### TASK DESCRIPTION:
Only one stretch of the listing below is wanted. Begin at the line that has "R4: 1.8k (U3/PB4, VCC) -> none", stop after the line that has "D1: LED (A CHG, K", and repeat every line in between exactly.

### INPUT DATA:
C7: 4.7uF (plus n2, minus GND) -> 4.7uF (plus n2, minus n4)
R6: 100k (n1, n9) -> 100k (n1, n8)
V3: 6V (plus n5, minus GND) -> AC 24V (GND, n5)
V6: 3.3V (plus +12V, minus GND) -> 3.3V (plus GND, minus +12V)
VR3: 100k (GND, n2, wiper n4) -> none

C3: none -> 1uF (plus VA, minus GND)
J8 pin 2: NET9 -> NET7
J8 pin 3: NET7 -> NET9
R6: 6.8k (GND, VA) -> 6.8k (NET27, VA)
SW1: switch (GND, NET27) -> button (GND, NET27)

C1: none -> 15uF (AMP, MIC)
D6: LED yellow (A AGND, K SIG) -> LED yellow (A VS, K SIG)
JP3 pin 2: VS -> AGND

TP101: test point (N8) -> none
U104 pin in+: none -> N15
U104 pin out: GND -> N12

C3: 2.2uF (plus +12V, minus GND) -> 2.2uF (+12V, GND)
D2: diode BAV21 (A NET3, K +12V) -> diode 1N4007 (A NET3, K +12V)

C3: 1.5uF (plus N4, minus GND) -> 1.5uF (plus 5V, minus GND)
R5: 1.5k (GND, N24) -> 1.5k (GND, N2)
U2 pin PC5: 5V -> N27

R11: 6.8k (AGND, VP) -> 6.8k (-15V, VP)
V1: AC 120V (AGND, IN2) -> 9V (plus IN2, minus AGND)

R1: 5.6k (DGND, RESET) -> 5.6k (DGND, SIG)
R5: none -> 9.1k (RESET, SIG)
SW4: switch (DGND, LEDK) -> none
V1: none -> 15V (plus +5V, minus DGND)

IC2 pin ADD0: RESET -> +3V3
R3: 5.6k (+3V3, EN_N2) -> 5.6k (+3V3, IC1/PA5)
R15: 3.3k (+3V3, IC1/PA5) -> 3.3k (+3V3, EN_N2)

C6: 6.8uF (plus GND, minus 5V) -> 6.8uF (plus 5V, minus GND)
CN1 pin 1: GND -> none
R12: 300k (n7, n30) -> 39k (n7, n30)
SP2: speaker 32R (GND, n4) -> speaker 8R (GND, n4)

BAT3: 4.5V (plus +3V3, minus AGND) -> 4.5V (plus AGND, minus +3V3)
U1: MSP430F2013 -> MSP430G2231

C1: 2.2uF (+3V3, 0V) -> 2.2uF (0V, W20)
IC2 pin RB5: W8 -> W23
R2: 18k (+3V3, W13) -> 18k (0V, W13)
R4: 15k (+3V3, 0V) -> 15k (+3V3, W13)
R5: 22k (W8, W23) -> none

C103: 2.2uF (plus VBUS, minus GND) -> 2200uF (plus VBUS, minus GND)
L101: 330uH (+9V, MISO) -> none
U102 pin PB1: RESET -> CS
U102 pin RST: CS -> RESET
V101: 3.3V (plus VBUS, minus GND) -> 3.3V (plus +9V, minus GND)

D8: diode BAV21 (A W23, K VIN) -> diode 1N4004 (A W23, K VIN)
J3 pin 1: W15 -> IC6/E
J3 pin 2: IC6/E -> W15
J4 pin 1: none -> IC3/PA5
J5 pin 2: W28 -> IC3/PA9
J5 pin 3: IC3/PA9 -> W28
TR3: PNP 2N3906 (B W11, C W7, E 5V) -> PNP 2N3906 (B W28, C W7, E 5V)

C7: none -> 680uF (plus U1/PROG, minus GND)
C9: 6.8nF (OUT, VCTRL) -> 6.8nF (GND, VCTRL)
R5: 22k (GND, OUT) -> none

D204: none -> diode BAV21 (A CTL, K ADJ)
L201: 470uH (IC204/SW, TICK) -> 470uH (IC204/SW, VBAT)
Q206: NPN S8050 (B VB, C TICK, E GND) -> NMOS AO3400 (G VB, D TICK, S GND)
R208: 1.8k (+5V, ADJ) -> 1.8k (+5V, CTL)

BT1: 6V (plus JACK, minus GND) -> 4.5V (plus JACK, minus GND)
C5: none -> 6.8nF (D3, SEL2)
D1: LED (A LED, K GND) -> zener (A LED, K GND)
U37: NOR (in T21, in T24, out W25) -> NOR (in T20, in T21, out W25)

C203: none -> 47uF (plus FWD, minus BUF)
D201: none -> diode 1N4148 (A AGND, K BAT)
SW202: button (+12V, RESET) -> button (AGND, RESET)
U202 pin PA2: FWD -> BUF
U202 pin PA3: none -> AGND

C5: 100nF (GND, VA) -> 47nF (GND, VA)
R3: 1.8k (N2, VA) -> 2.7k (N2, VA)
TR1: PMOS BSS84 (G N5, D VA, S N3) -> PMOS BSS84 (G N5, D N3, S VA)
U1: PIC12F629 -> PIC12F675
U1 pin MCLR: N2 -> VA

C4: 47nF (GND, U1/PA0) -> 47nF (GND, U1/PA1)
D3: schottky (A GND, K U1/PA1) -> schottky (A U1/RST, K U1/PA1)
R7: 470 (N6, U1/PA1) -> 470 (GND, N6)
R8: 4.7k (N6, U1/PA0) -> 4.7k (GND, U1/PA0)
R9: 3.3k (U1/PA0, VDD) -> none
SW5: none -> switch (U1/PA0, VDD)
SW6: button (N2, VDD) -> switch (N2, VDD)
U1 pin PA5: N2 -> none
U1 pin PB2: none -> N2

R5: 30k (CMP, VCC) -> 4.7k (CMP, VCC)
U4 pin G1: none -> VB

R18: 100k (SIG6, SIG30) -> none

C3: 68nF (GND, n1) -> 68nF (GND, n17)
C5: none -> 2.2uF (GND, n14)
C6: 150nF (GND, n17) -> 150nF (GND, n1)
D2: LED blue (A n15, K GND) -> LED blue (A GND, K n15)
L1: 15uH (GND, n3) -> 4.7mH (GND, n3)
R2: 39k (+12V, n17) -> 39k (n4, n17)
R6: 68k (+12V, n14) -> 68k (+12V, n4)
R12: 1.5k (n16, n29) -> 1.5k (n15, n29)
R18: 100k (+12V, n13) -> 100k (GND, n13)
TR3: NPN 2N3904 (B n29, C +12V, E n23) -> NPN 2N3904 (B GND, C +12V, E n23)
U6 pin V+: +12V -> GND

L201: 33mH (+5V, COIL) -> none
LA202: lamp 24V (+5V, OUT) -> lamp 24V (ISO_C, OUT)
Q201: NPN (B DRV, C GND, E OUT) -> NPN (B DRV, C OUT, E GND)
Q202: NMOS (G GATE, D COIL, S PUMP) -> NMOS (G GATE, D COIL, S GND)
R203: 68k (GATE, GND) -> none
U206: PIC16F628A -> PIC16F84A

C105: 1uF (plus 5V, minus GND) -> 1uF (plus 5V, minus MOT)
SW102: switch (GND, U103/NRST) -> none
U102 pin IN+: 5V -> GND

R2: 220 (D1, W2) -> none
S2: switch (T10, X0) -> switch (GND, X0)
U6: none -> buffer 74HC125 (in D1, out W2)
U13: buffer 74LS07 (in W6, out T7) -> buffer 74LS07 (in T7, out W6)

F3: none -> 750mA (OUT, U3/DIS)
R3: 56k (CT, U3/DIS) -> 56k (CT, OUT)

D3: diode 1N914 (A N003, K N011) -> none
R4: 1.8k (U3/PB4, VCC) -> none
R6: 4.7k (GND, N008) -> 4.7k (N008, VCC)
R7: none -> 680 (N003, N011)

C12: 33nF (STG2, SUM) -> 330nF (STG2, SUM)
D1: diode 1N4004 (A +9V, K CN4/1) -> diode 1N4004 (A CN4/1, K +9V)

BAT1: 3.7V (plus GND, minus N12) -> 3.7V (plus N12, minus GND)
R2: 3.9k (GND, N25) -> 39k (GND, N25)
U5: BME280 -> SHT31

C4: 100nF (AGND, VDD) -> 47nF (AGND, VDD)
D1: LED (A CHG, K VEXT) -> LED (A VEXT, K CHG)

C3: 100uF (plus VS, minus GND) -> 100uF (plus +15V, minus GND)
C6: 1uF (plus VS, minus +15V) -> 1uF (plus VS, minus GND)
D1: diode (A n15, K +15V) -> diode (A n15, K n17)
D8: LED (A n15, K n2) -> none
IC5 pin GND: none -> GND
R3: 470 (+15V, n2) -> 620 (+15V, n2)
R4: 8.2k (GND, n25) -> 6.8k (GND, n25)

### PROBLEM SOLUTION:
R4: 1.8k (U3/PB4, VCC) -> none
R6: 4.7k (GND, N008) -> 4.7k (N008, VCC)
R7: none -> 680 (N003, N011)

C12: 33nF (STG2, SUM) -> 330nF (STG2, SUM)
D1: diode 1N4004 (A +9V, K CN4/1) -> diode 1N4004 (A CN4/1, K +9V)

BAT1: 3.7V (plus GND, minus N12) -> 3.7V (plus N12, minus GND)
R2: 3.9k (GND, N25) -> 39k (GND, N25)
U5: BME280 -> SHT31

C4: 100nF (AGND, VDD) -> 47nF (AGND, VDD)
D1: LED (A CHG, K VEXT) -> LED (A VEXT, K CHG)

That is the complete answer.